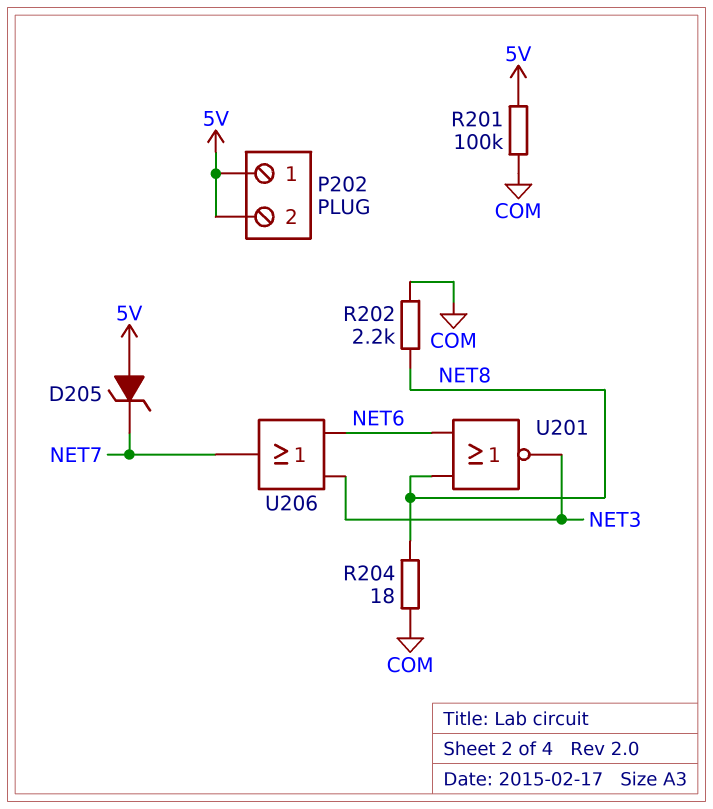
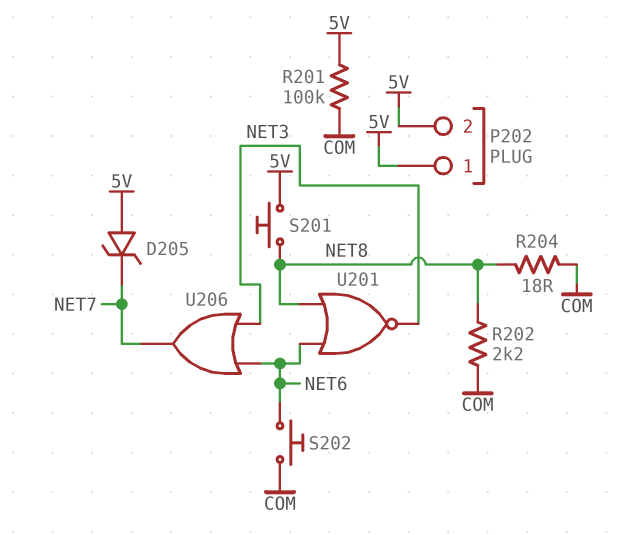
S201: none -> button (5V, NET8)
S202: none -> button (COM, NET6)

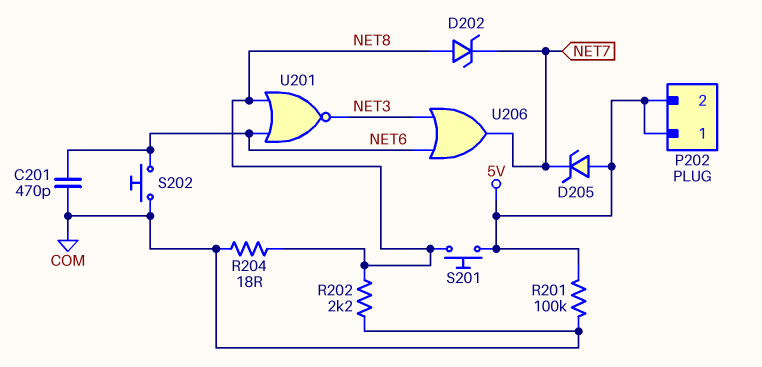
C201: none -> 470pF (COM, NET6)
D202: none -> zener (A NET8, K NET7)

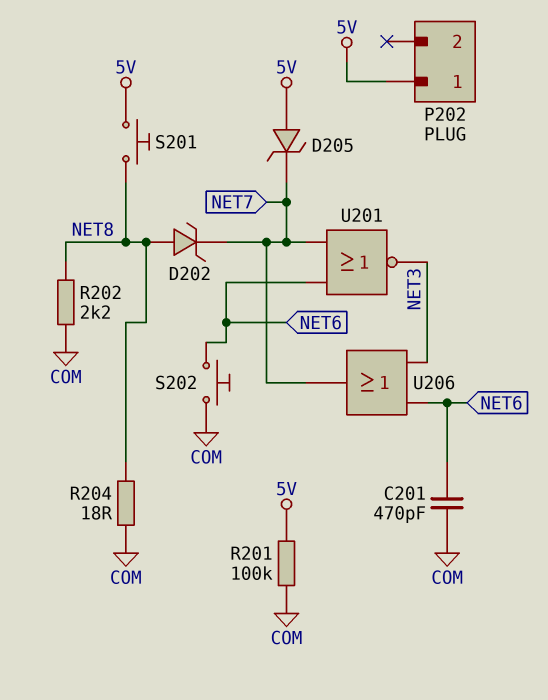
P202 pin 2: 5V -> none
U201: NOR (in NET6, in NET8, out NET3) -> NOR (in NET6, in NET7, out NET3)

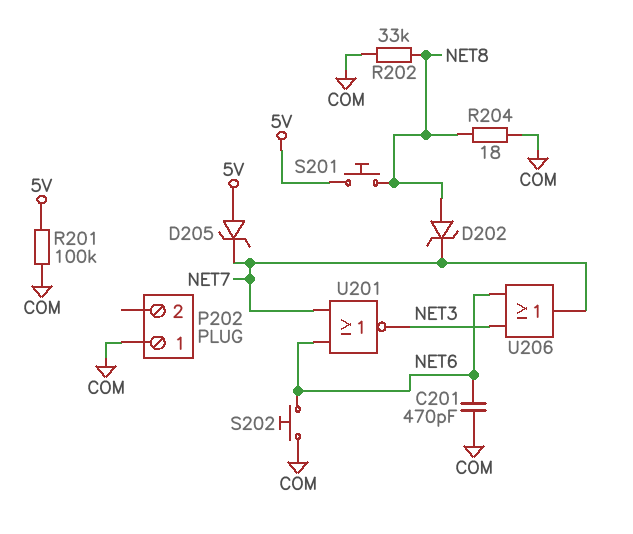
P202 pin 1: 5V -> COM
R202: 2.2k (COM, NET8) -> 33k (COM, NET8)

+++++

Try it:
Copy everything in the listing above exactly except the pictures.

Written response:
S201: none -> button (5V, NET8)
S202: none -> button (COM, NET6)

C201: none -> 470pF (COM, NET6)
D202: none -> zener (A NET8, K NET7)

P202 pin 2: 5V -> none
U201: NOR (in NET6, in NET8, out NET3) -> NOR (in NET6, in NET7, out NET3)

P202 pin 1: 5V -> COM
R202: 2.2k (COM, NET8) -> 33k (COM, NET8)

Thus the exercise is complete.